_Provided records_.
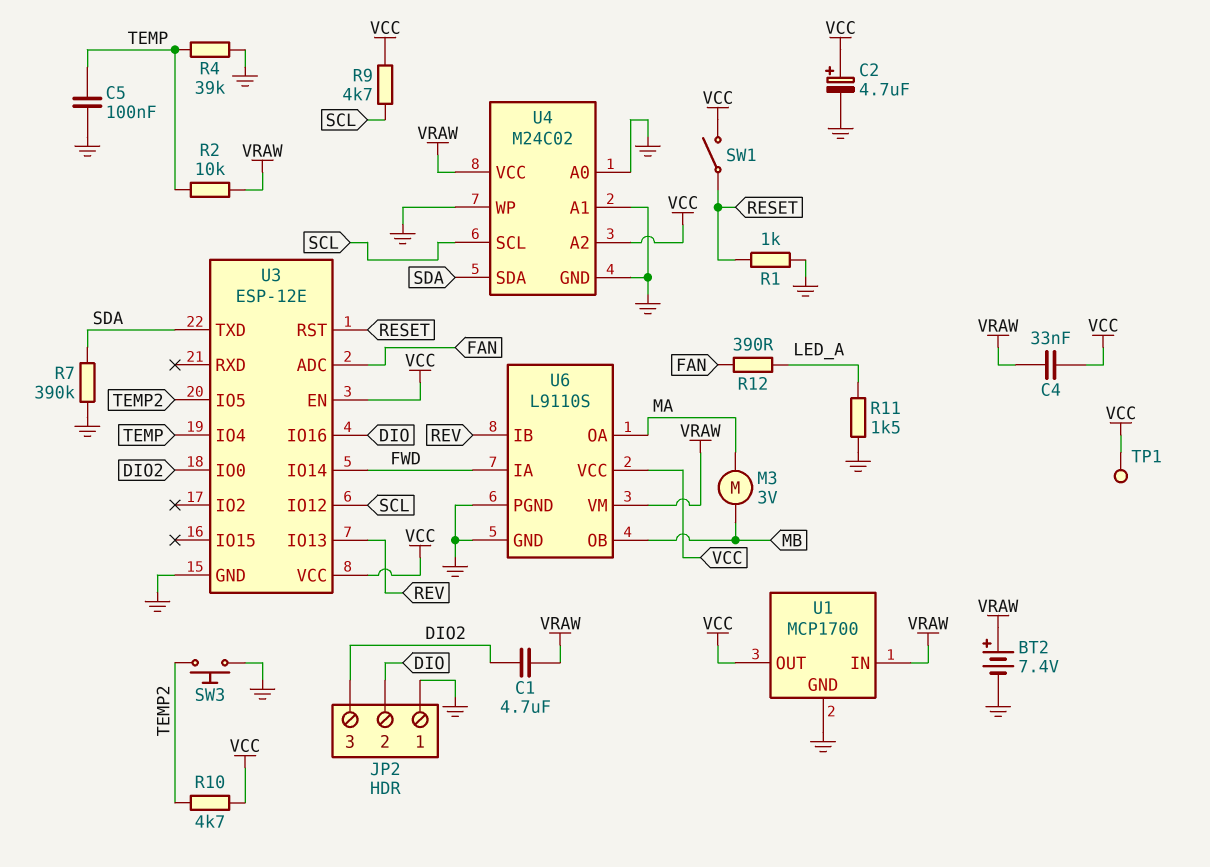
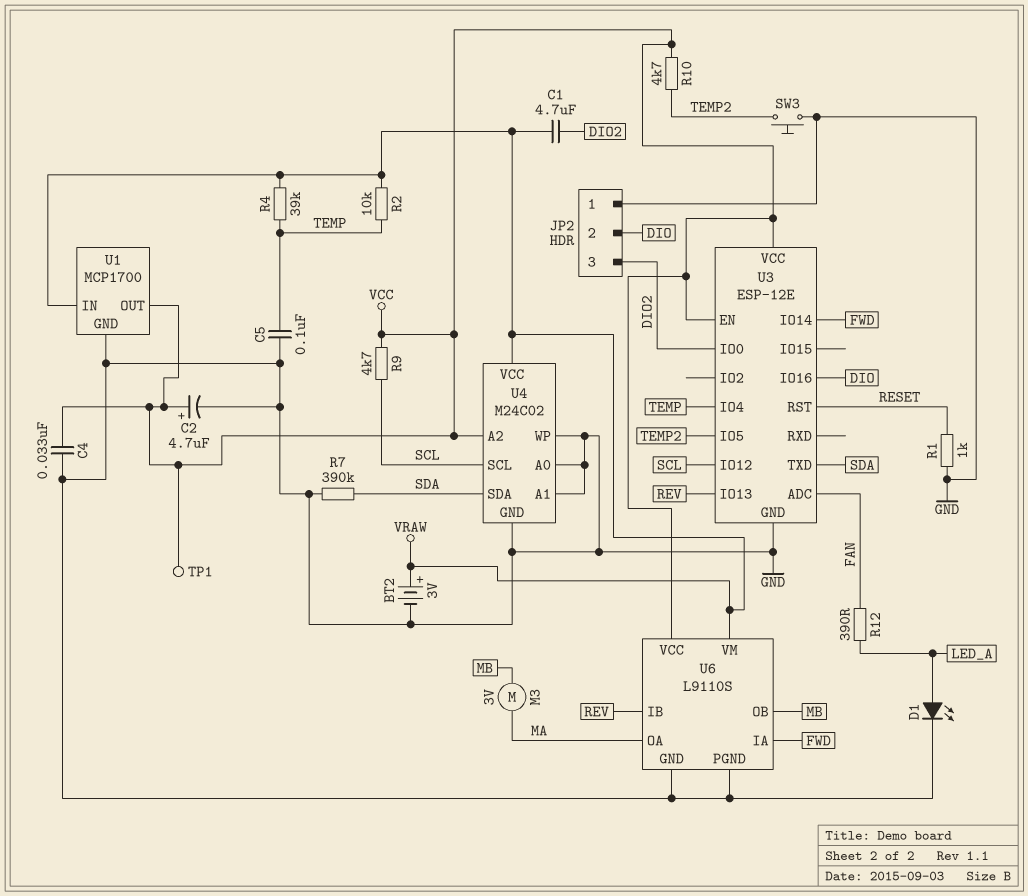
BT2: 7.4V (plus VRAW, minus GND) -> 3V (plus VRAW, minus GND)
C4: 33nF (VCC, VRAW) -> 33nF (GND, VCC)
D1: none -> LED (A LED_A, K GND)
R4: 39k (GND, TEMP) -> 39k (TEMP, VRAW)
R11: 1.5k (GND, LED_A) -> none
SW1: switch (RESET, VCC) -> none

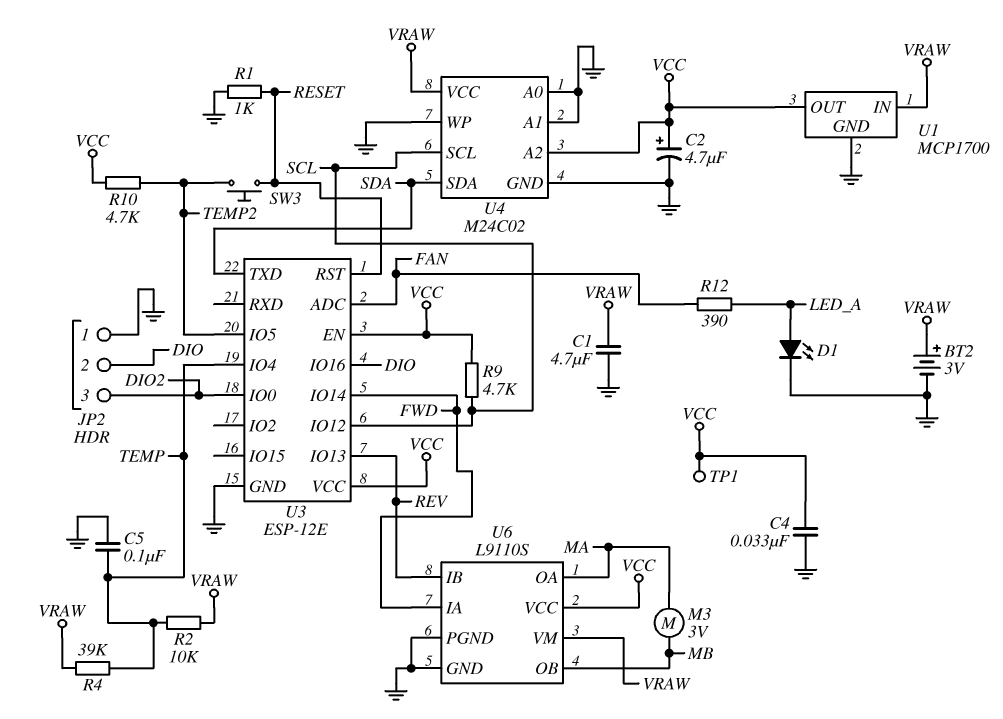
C1: 4.7uF (DIO2, VRAW) -> 4.7uF (GND, VRAW)
R7: 390k (GND, SDA) -> none
SW3: button (GND, TEMP2) -> button (RESET, TEMP2)

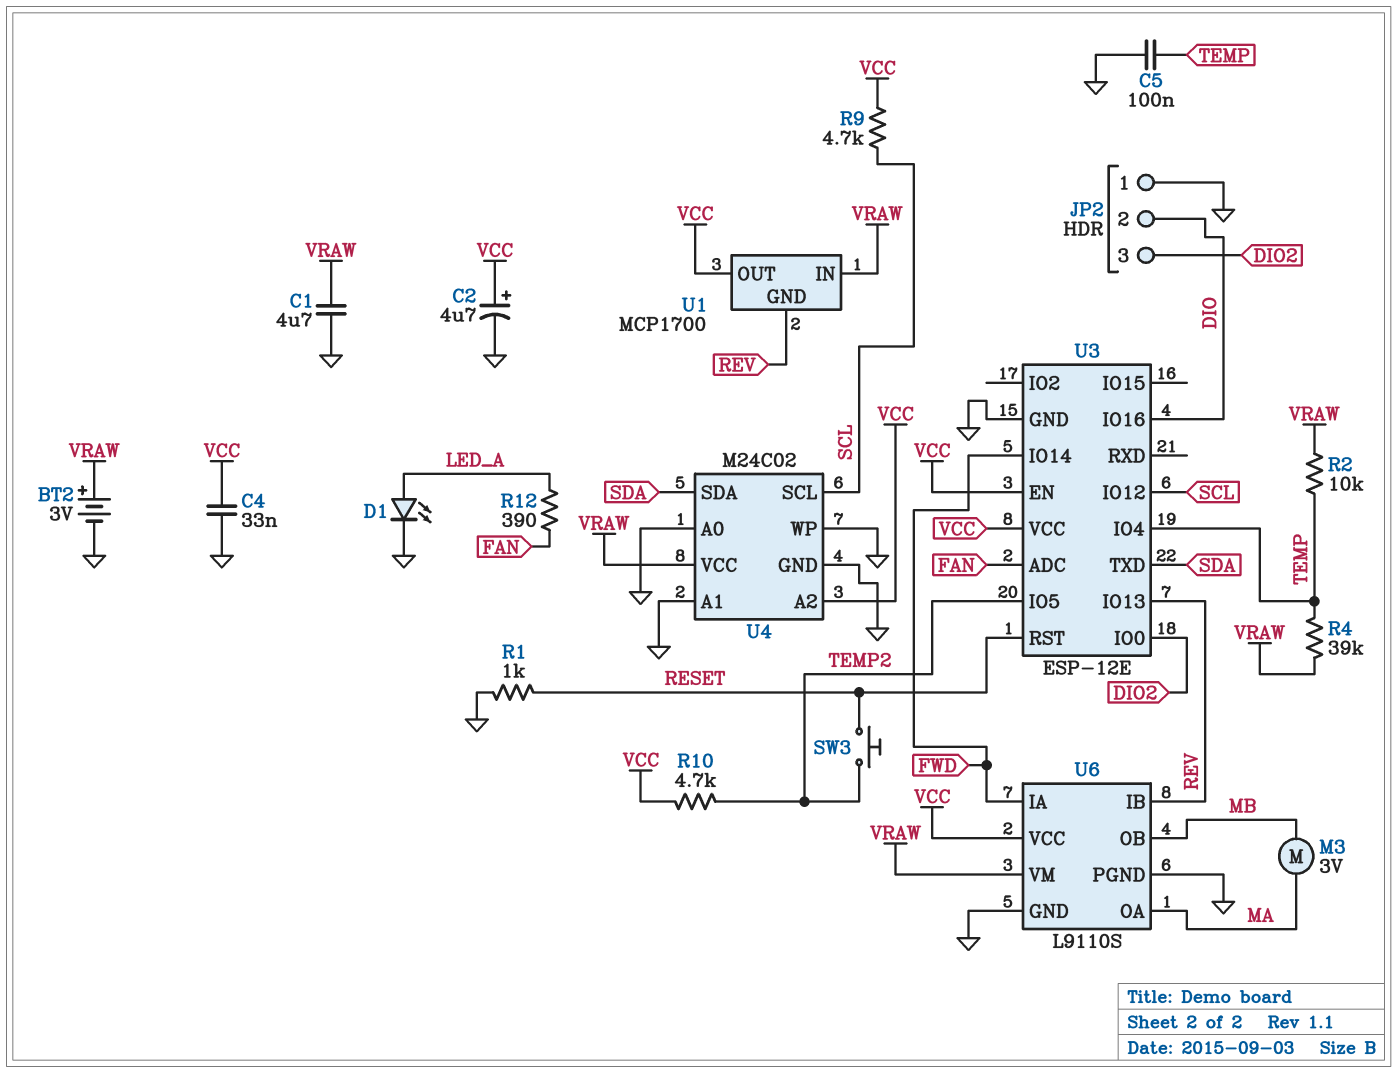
TP1: test point (VCC) -> none
U1 pin GND: GND -> REV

_Action item_.
Leave out the pictures, then copy all the remaining text in the records exactly.

_Response box_.
BT2: 7.4V (plus VRAW, minus GND) -> 3V (plus VRAW, minus GND)
C4: 33nF (VCC, VRAW) -> 33nF (GND, VCC)
D1: none -> LED (A LED_A, K GND)
R4: 39k (GND, TEMP) -> 39k (TEMP, VRAW)
R11: 1.5k (GND, LED_A) -> none
SW1: switch (RESET, VCC) -> none

C1: 4.7uF (DIO2, VRAW) -> 4.7uF (GND, VRAW)
R7: 390k (GND, SDA) -> none
SW3: button (GND, TEMP2) -> button (RESET, TEMP2)

TP1: test point (VCC) -> none
U1 pin GND: GND -> REV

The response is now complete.